Items from a dataset
▽

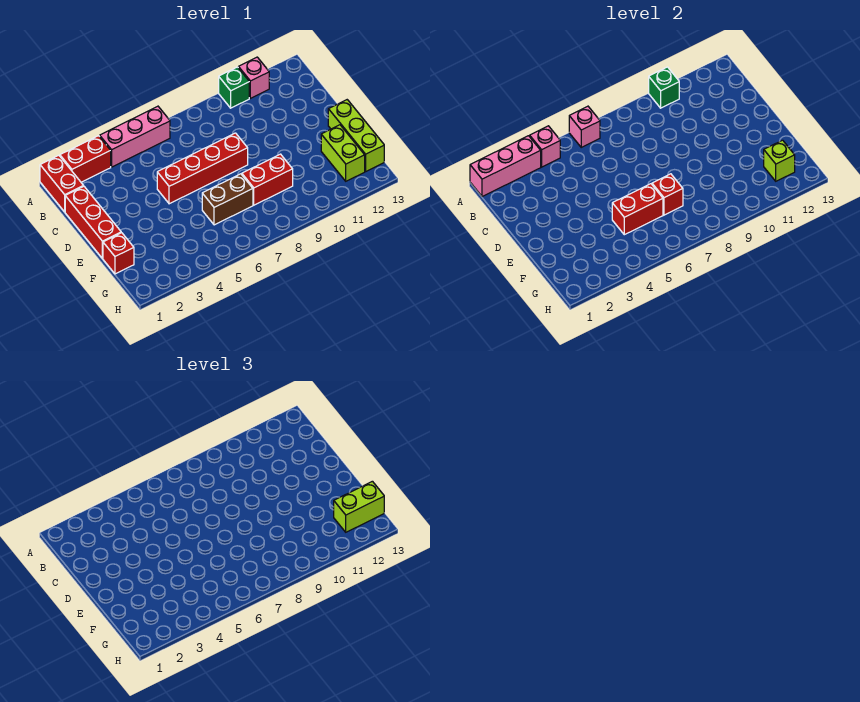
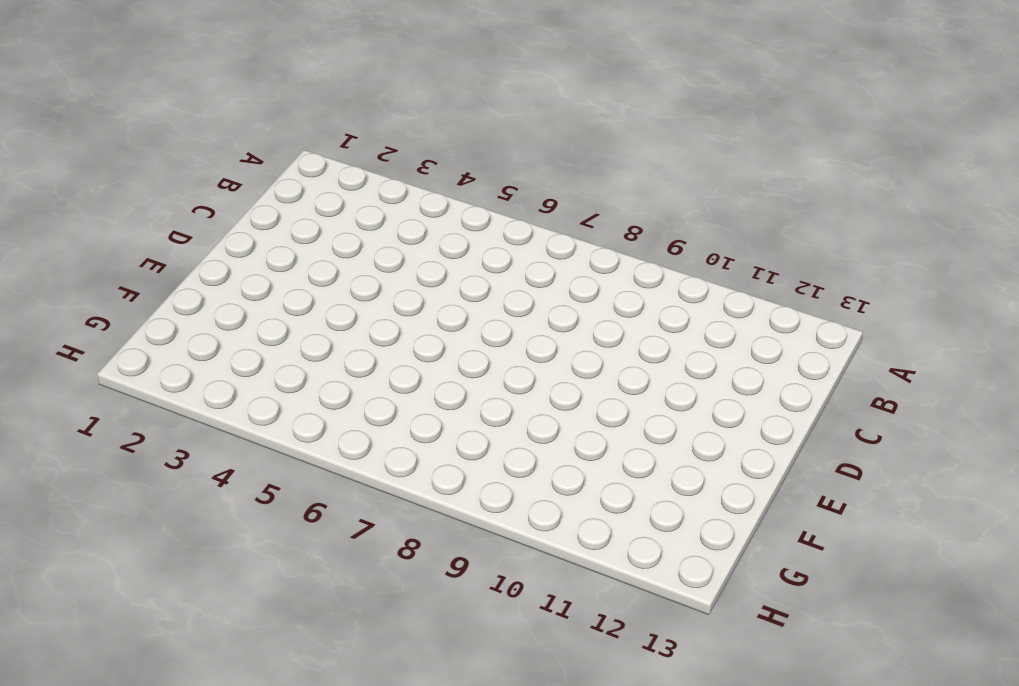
none -> red brick A1:B1 level 1
none -> red brick A2:A3 level 1
none -> pink brick A4:A6 level 1

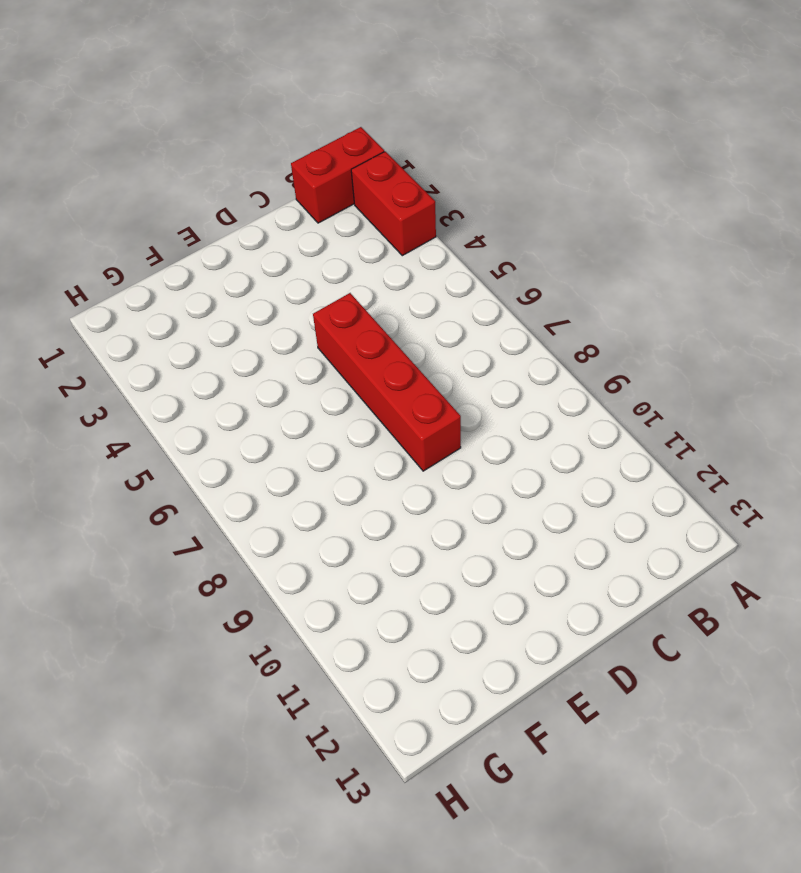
none -> pink brick A4:A6 level 1
none -> green brick A10 level 1
none -> pink brick A11 level 1

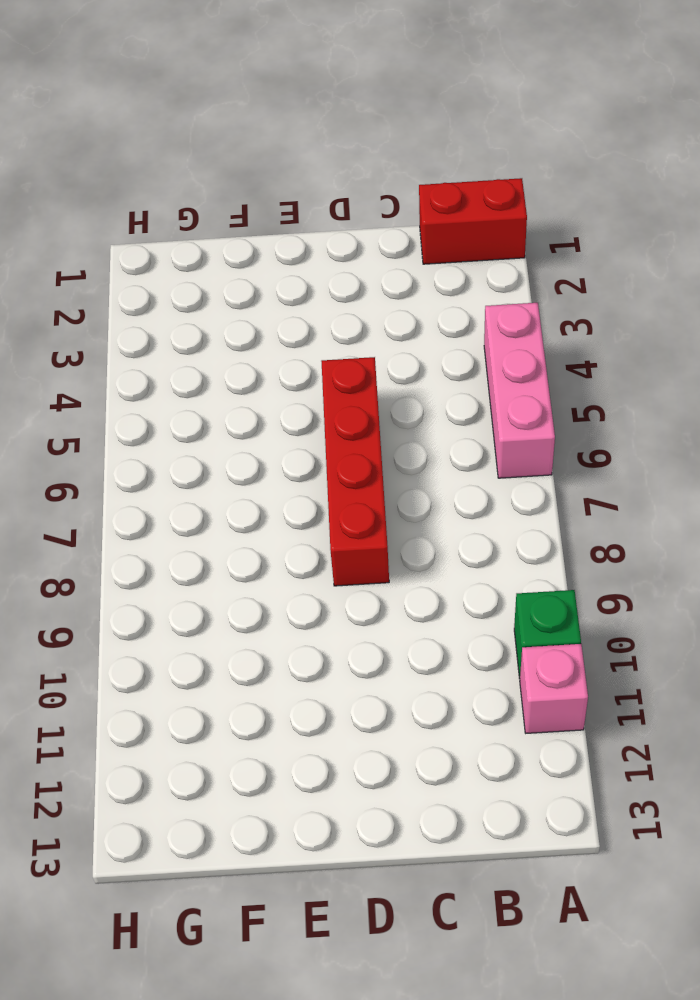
none -> red brick A2:A3 level 1
none -> red brick C1:E1 level 1
none -> lime brick E13:G13 level 1

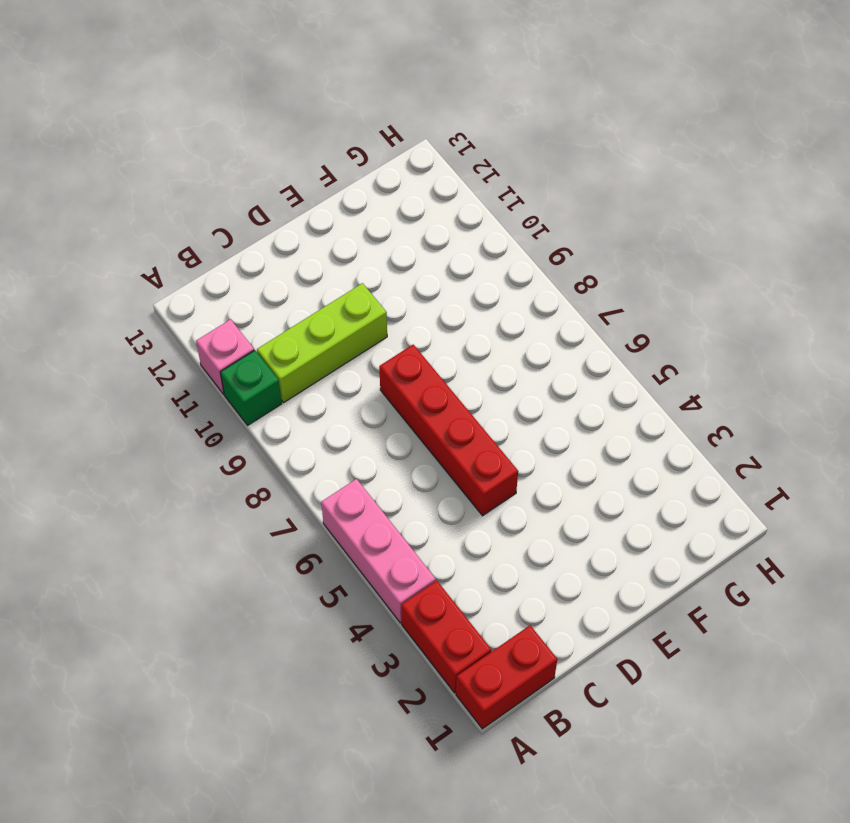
lime brick B10:D10 level 1 -> lime brick E13:G13 level 1
none -> red brick C1:E1 level 1
none -> red brick F1 level 1
none -> brown brick F6:F7 level 1

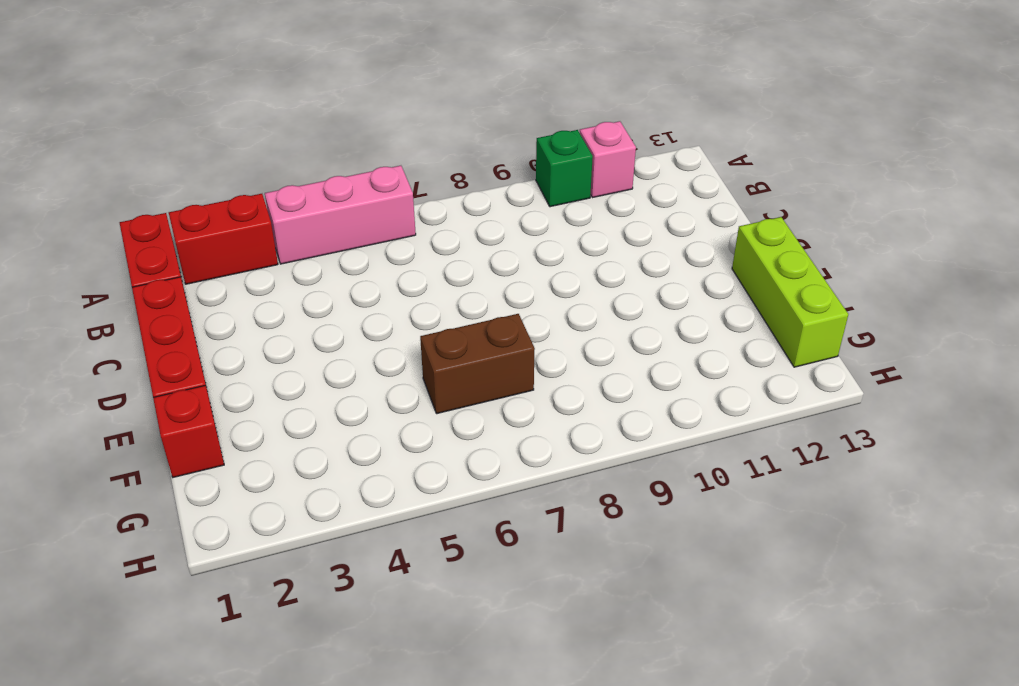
none -> red brick D5:D8 level 1
none -> red brick F8:F9 level 1
none -> lime brick F12:G12 level 1

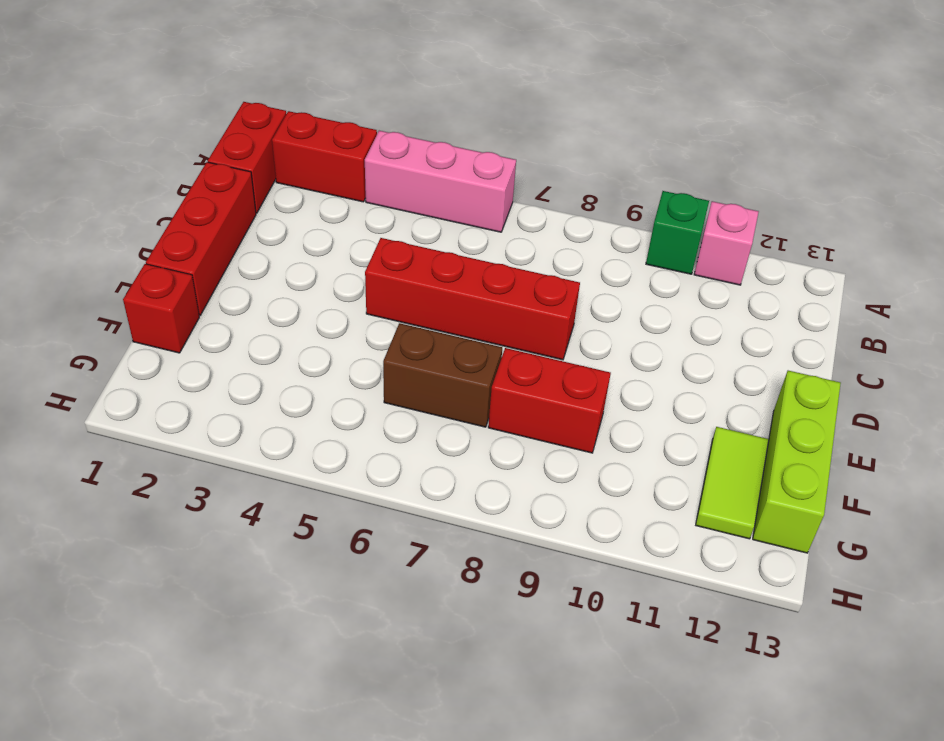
lime tile F12:G12 level 1 -> lime brick F12:G12 level 1
none -> pink brick A1:A3 level 2
none -> pink brick A4 level 2
none -> pink brick A6 level 2

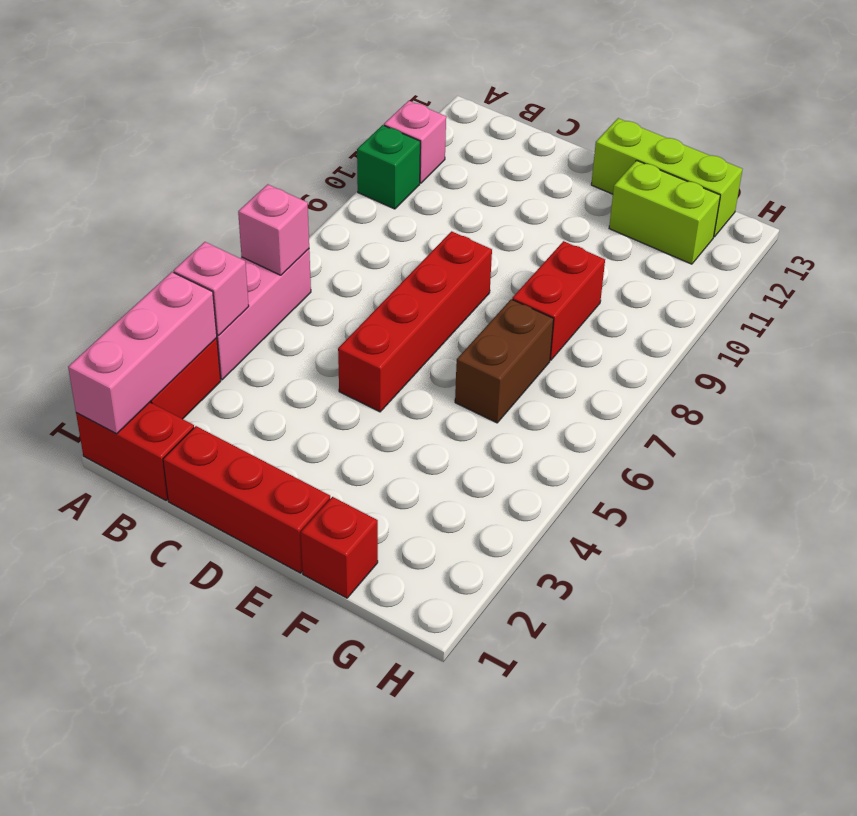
none -> green brick A10 level 2
none -> red brick F5:F6 level 2
none -> red brick F7 level 2

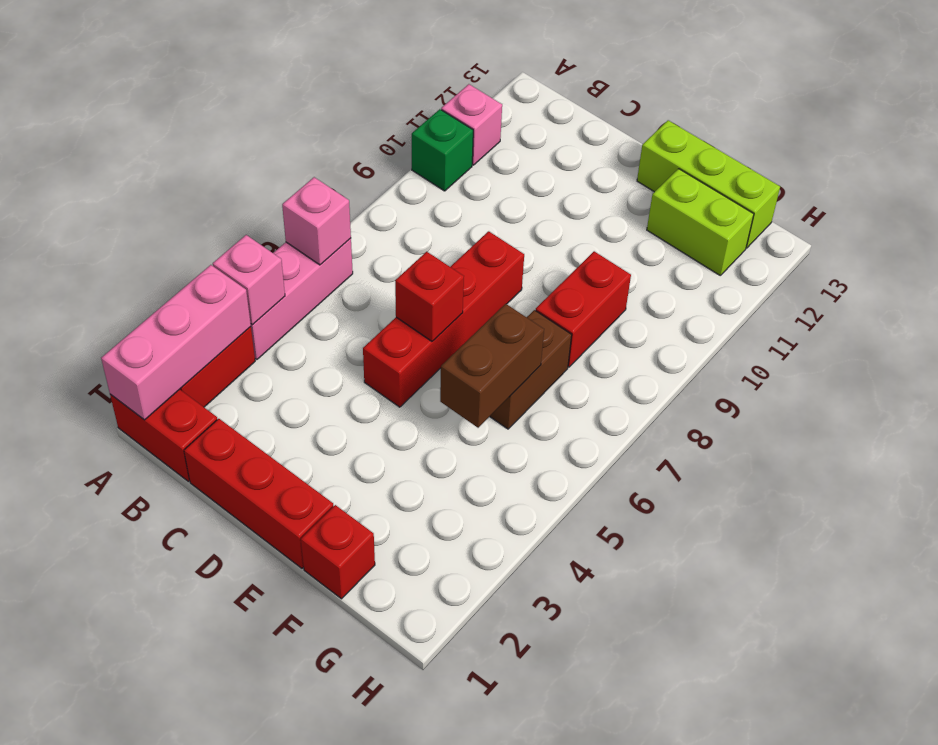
red brick D6 level 2 -> red brick F7 level 2
brown brick F5:F6 level 2 -> red brick F5:F6 level 2
none -> green brick A10 level 2
none -> lime brick G12 level 2
none -> lime brick G12:G13 level 3

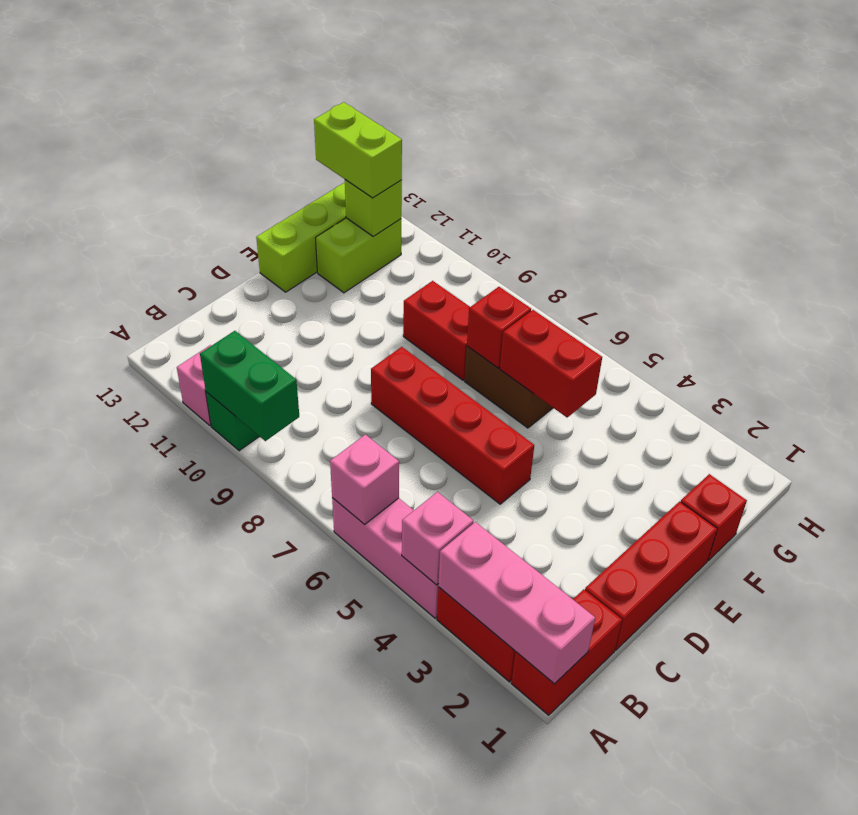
green brick A9:A10 level 2 -> green brick A10 level 2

△

Set each line of the records down again exactly as it reads. Omit the pictures.

**RESPONSE BOX**
none -> red brick A1:B1 level 1
none -> red brick A2:A3 level 1
none -> pink brick A4:A6 level 1

none -> pink brick A4:A6 level 1
none -> green brick A10 level 1
none -> pink brick A11 level 1

none -> red brick A2:A3 level 1
none -> red brick C1:E1 level 1
none -> lime brick E13:G13 level 1

lime brick B10:D10 level 1 -> lime brick E13:G13 level 1
none -> red brick C1:E1 level 1
none -> red brick F1 level 1
none -> brown brick F6:F7 level 1

none -> red brick D5:D8 level 1
none -> red brick F8:F9 level 1
none -> lime brick F12:G12 level 1

lime tile F12:G12 level 1 -> lime brick F12:G12 level 1
none -> pink brick A1:A3 level 2
none -> pink brick A4 level 2
none -> pink brick A6 level 2

none -> green brick A10 level 2
none -> red brick F5:F6 level 2
none -> red brick F7 level 2

red brick D6 level 2 -> red brick F7 level 2
brown brick F5:F6 level 2 -> red brick F5:F6 level 2
none -> green brick A10 level 2
none -> lime brick G12 level 2
none -> lime brick G12:G13 level 3

green brick A9:A10 level 2 -> green brick A10 level 2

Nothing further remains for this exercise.